------ GIVEN RECORDS ------

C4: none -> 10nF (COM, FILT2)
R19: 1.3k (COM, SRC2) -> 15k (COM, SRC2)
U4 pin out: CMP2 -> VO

------
------ GIVEN RECORDS ------

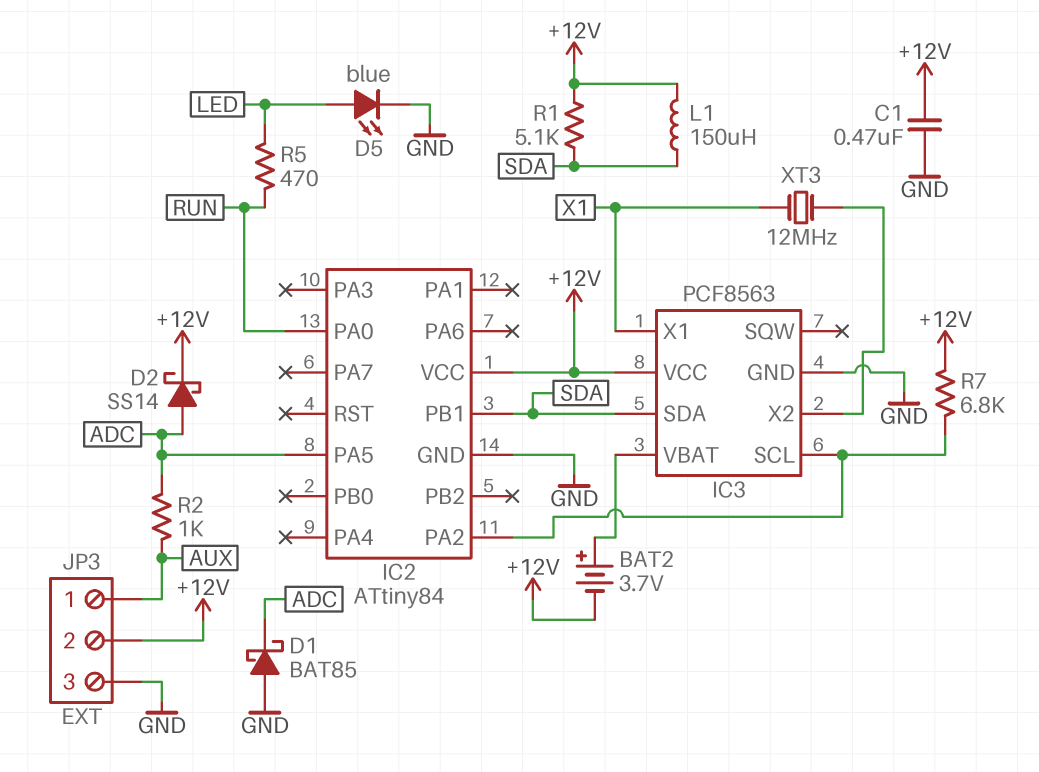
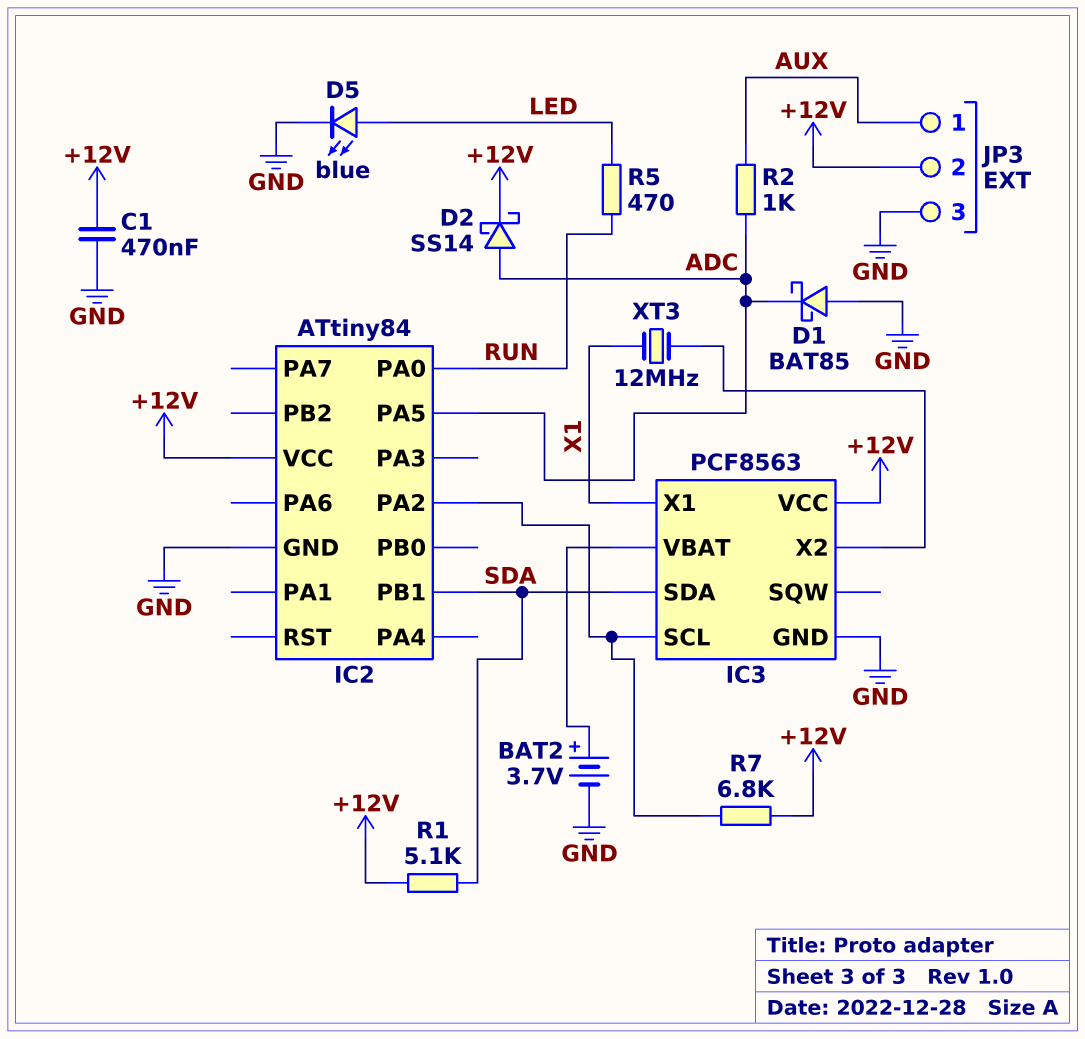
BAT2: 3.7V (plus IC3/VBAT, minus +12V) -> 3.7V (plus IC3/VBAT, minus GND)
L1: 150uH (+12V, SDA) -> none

------

TASK DESCRIPTION —
Please go through the entries and show every line with the word "none".

ANSWER SPACE —
C4: none -> 10nF (COM, FILT2)
L1: 150uH (+12V, SDA) -> none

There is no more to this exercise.